### [Raw data]
****************************************

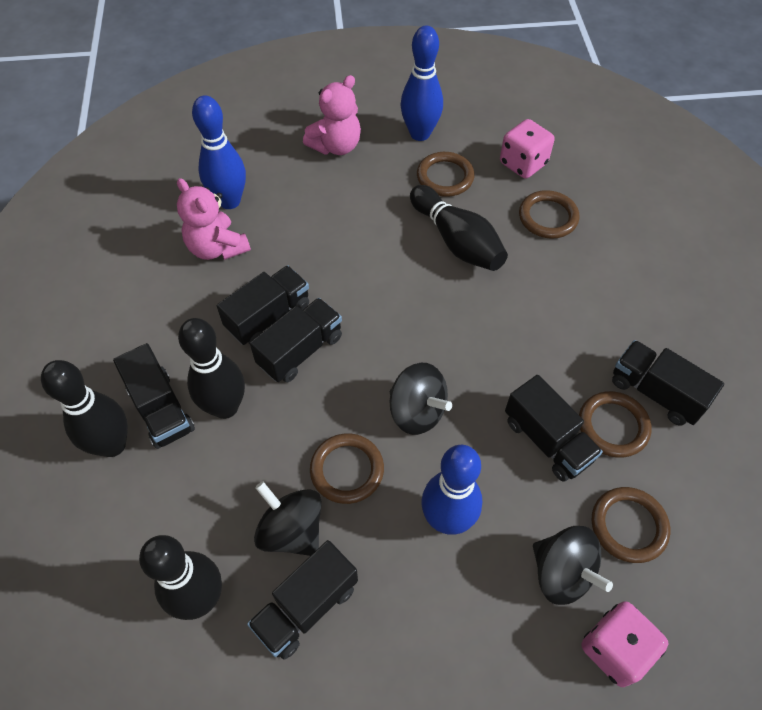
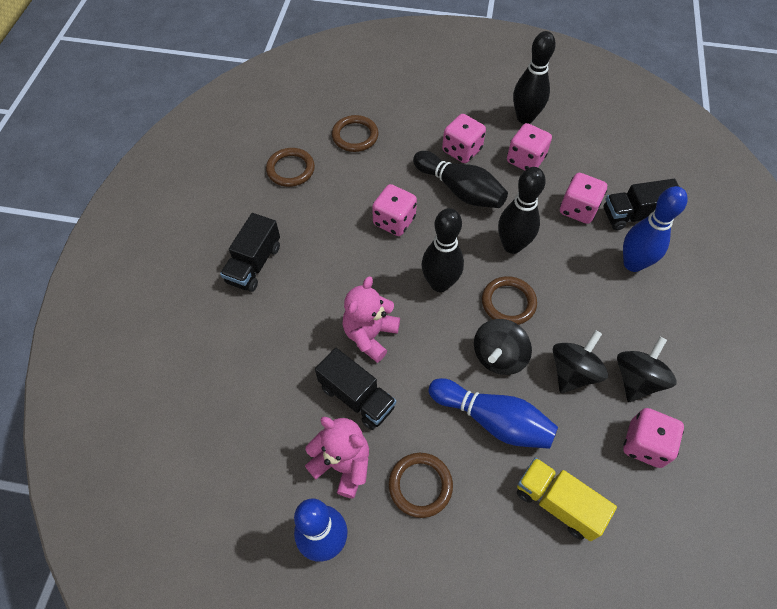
black truck: 6 -> 3
brown ring: 5 -> 4
pink dice: 2 -> 5
yellow truck: 0 -> 1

****************************************

### [Task directions]
The expected response is every line of the material, written out exactly, with the images removed.

### [Answer to this exercise]
black truck: 6 -> 3
brown ring: 5 -> 4
pink dice: 2 -> 5
yellow truck: 0 -> 1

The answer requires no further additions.